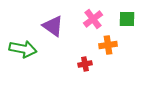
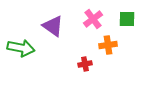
green arrow: moved 2 px left, 1 px up
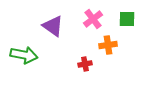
green arrow: moved 3 px right, 7 px down
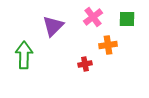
pink cross: moved 2 px up
purple triangle: rotated 40 degrees clockwise
green arrow: rotated 100 degrees counterclockwise
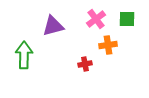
pink cross: moved 3 px right, 2 px down
purple triangle: rotated 30 degrees clockwise
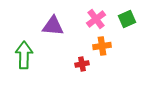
green square: rotated 24 degrees counterclockwise
purple triangle: rotated 20 degrees clockwise
orange cross: moved 6 px left, 1 px down
red cross: moved 3 px left
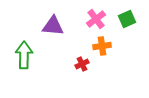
red cross: rotated 16 degrees counterclockwise
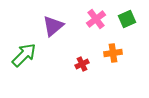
purple triangle: rotated 45 degrees counterclockwise
orange cross: moved 11 px right, 7 px down
green arrow: rotated 44 degrees clockwise
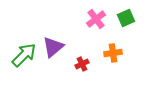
green square: moved 1 px left, 1 px up
purple triangle: moved 21 px down
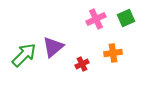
pink cross: rotated 12 degrees clockwise
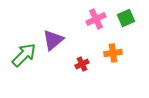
purple triangle: moved 7 px up
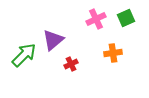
☆ ☆ ☆ ☆ ☆
* Exercise aim
Arrange the stretch of the entries above from the line containing "green arrow: moved 3 px right, 7 px down" through the line containing "purple triangle: rotated 30 degrees clockwise" as a Markdown table with the columns Number and Entry line. Leave out the pictures and any blank lines.

* Answer for the task
| Number | Entry line |
|---|---|
| 1 | green arrow: moved 3 px right, 7 px down |
| 2 | pink cross: moved 2 px up |
| 3 | purple triangle: rotated 40 degrees clockwise |
| 4 | green arrow: rotated 100 degrees counterclockwise |
| 5 | pink cross: moved 3 px right, 2 px down |
| 6 | purple triangle: rotated 30 degrees clockwise |